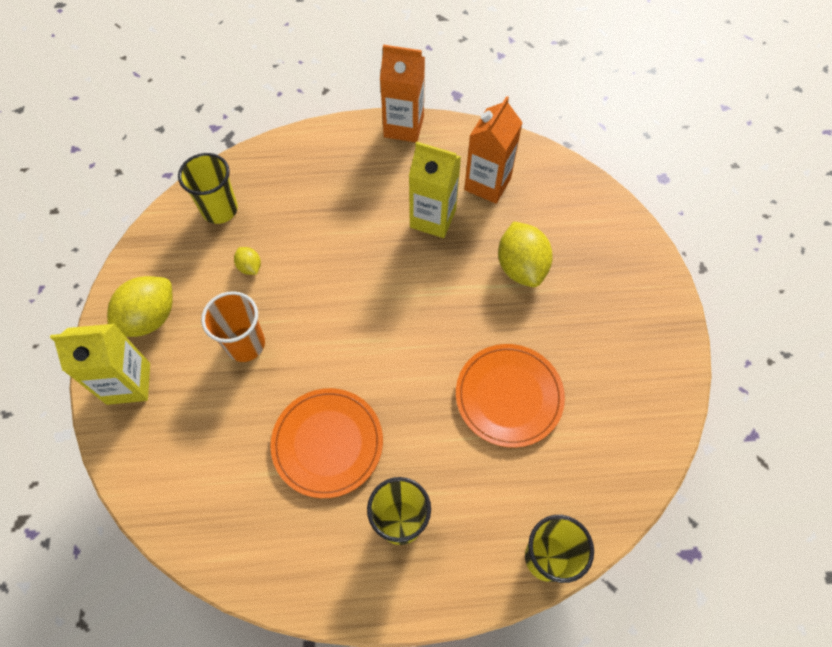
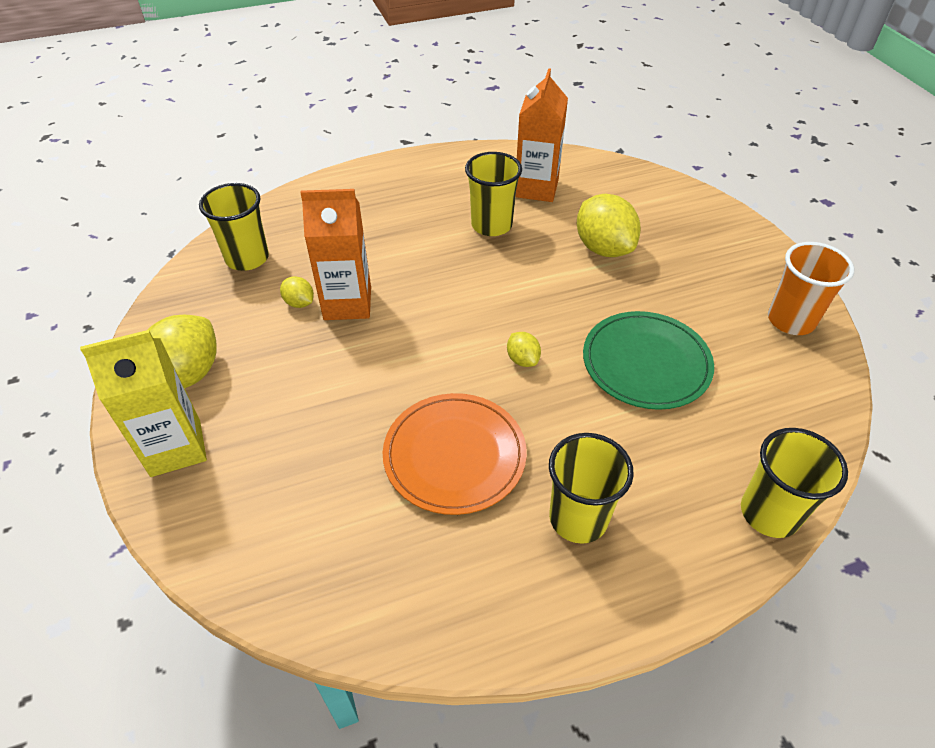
camera: 15 degrees left, 15 degrees down
(245, 344) = (317, 377): orange cup -> orange cup (790, 320)
(403, 127) = (429, 158): orange carton -> orange carton (347, 303)
(410, 368) = (522, 359): none -> yellow lemon
(433, 218) = (491, 225): yellow carton -> yellow cup
(509, 396) = (646, 363): orange plate -> green plate

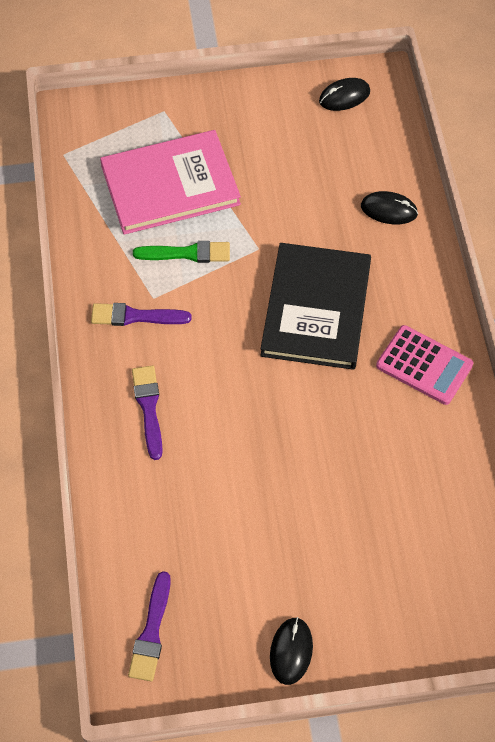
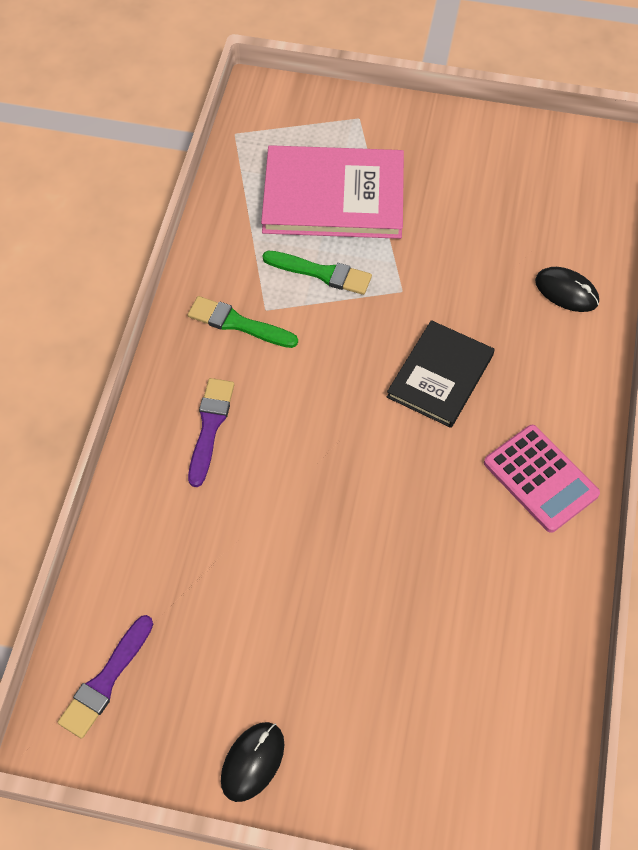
camera: 20 degrees right, 0 degrees up
(135, 316) = (238, 323): purple brush -> green brush
(316, 309) = (440, 376): black book -> black book, size x0.65
(344, 96) = (563, 156): black mouse -> none

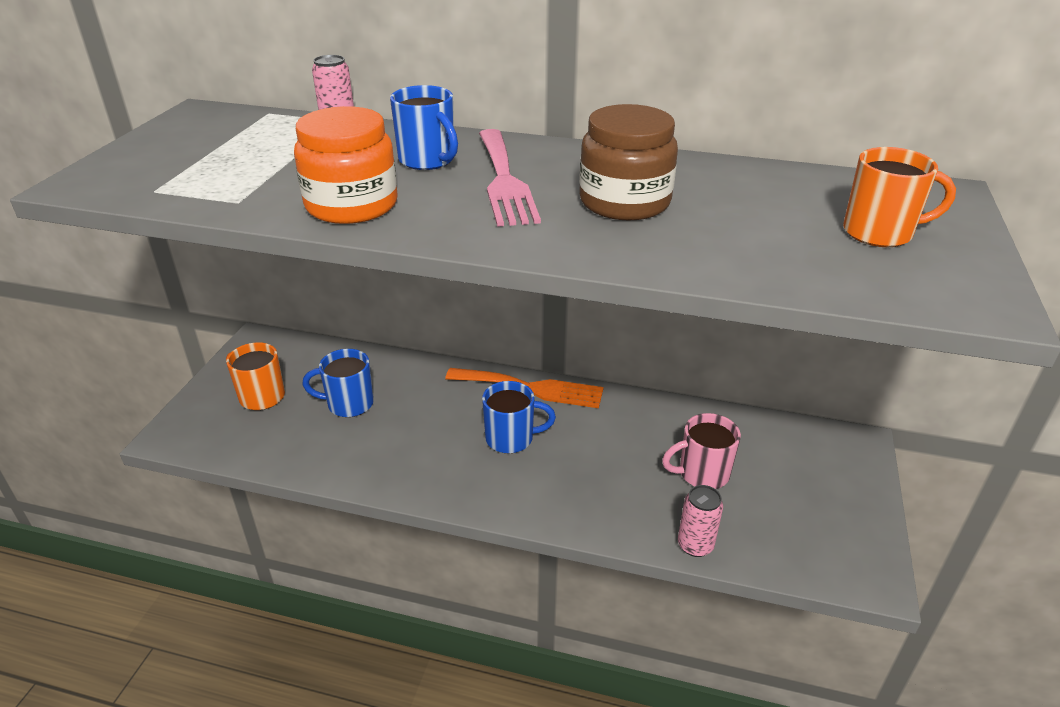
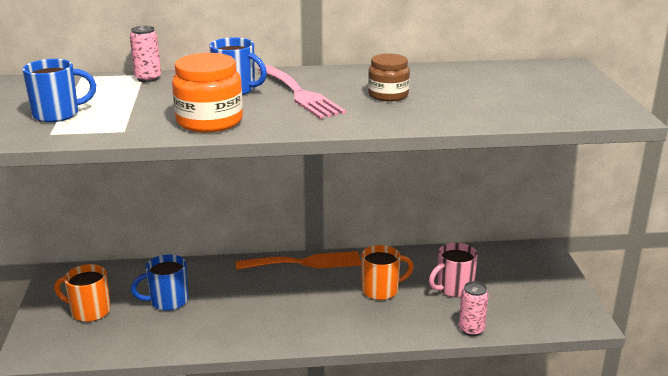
camera: 20 degrees left, 10 degrees down
(511, 438) = (309, 296): blue mug -> blue mug (58, 114)
(624, 202) = (388, 95): brown jar -> brown jar, size x0.66
(880, 233) = (546, 90): orange mug -> orange mug (381, 290)

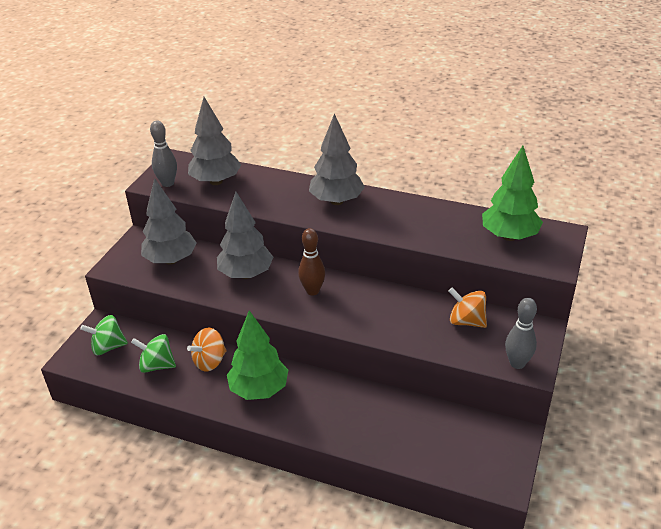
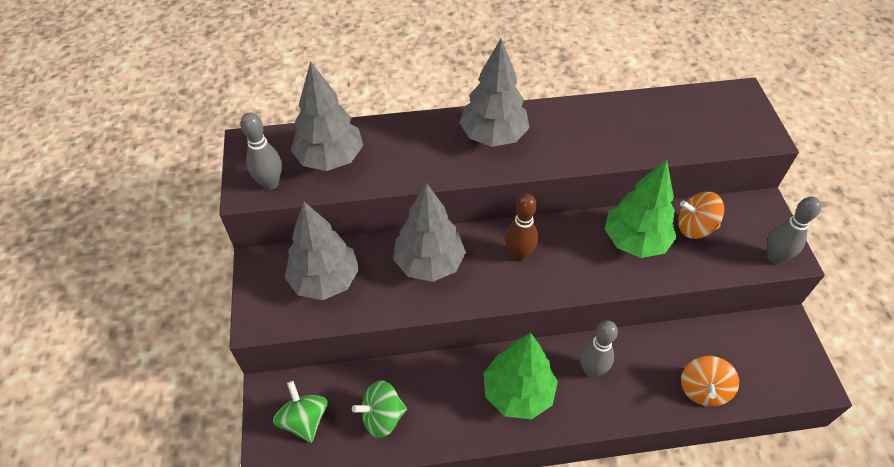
camera: 30 degrees left, 15 degrees up
(108, 347) = (304, 420): green spinning top -> green spinning top turned 105 degrees clockwise
(210, 361) = (438, 383): orange spinning top -> orange spinning top (703, 389)
(325, 398) = (591, 370): none -> grey bowling pin
(509, 236) = (699, 117): green tree -> green tree (635, 241)

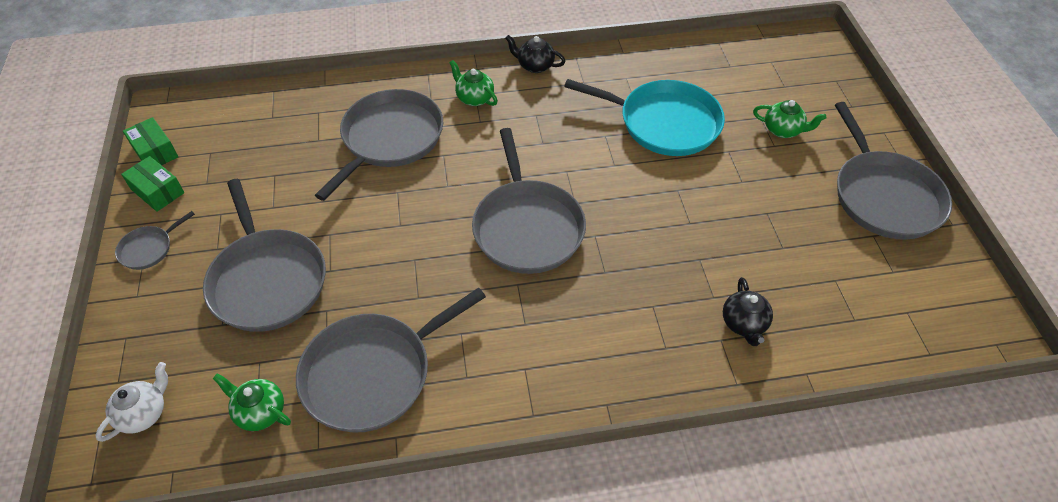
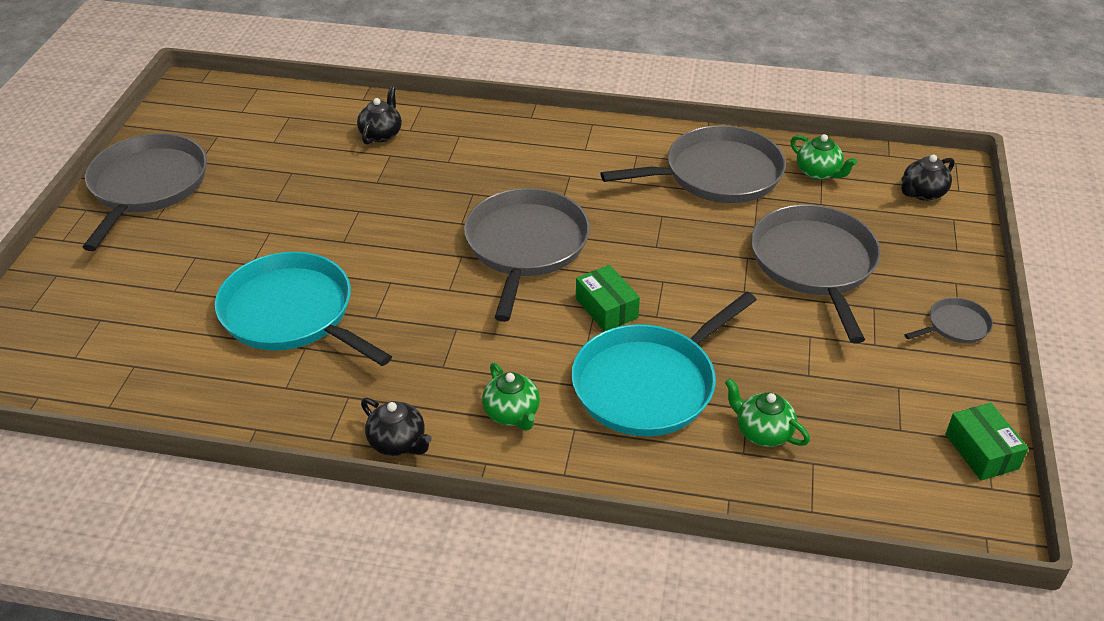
camera: 160 degrees left, 10 degrees down
(144, 413) = (922, 193): white teapot -> black teapot
(158, 191) = (962, 392): green box -> green box (606, 308)
(389, 139) = (649, 384): grey pan -> turquoise pan
(783, 130) = (166, 270): green teapot -> green teapot (762, 432)

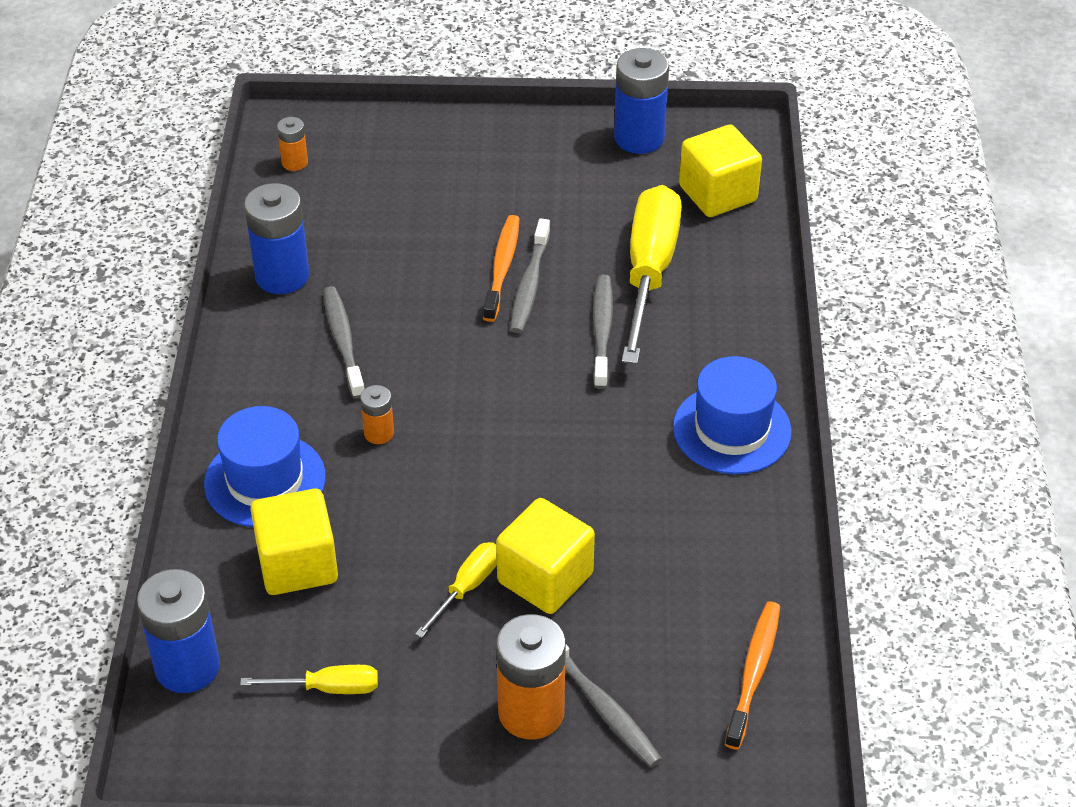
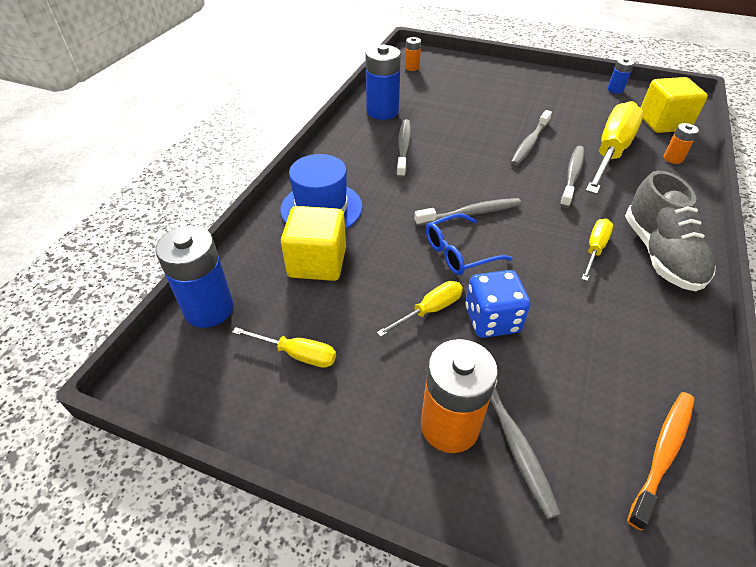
camera: 20 degrees right, 0 degrees up
(379, 433) = (405, 199): orange battery -> orange battery (673, 158)
(477, 433) = (470, 213): none -> grey toothbrush
(479, 497) = (459, 252): none -> blue glasses
(502, 267) = (514, 132): orange toothbrush -> none
(545, 578) = (492, 319): yellow cube -> blue dice
(639, 138) = (615, 90): blue battery -> blue battery, size x0.51
(650, 444) = (594, 249): none -> yellow screwdriver
(732, 429) = (660, 254): blue hat -> grey shoe

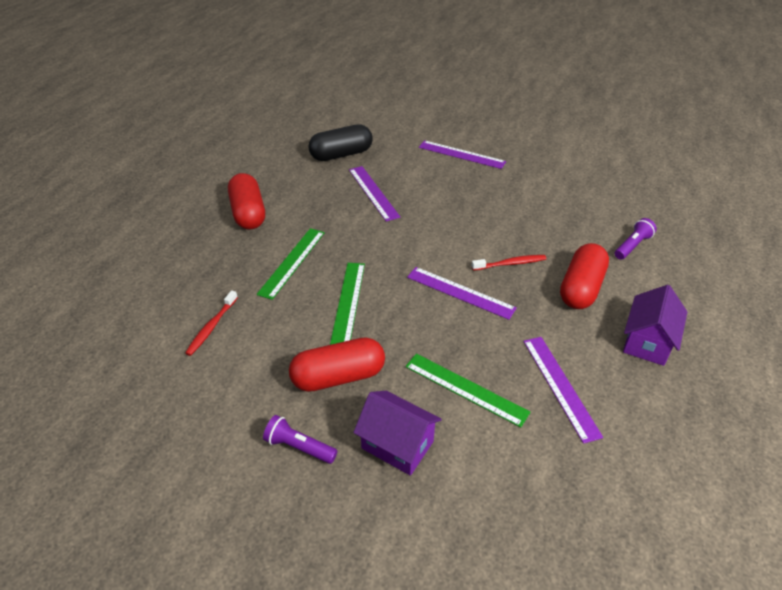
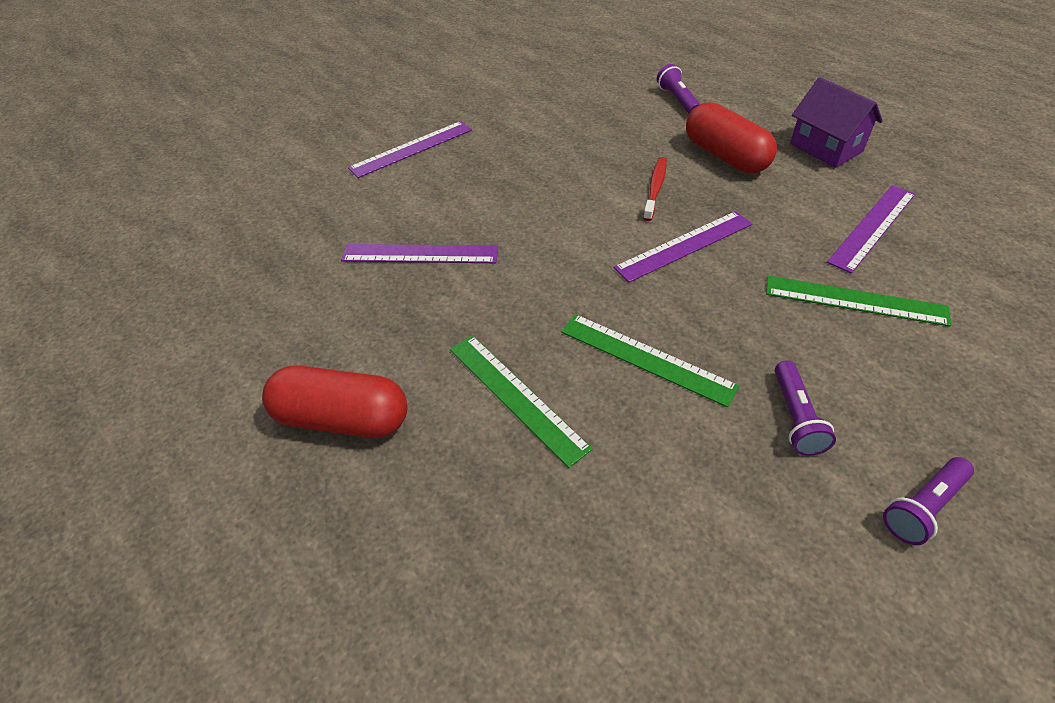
camera: 60 degrees left, 5 degrees up
(211, 327) = (616, 559): red toothbrush -> none
(338, 376) = (795, 417): red capsule -> purple flashlight
(341, 154) = (293, 257): black capsule -> none
(397, 445) = (936, 395): purple house -> none
(465, 389) = (855, 300): green ruler -> green ruler turned 45 degrees clockwise
(560, 386) = (872, 227): purple ruler -> purple ruler turned 60 degrees counterclockwise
==============================
**TRY IT**
Go through the records above and return each line in which the word "spinning" occurs.

**YOUR RESPONSE**
(108, 347) = (304, 420): green spinning top -> green spinning top turned 105 degrees clockwise
(210, 361) = (438, 383): orange spinning top -> orange spinning top (703, 389)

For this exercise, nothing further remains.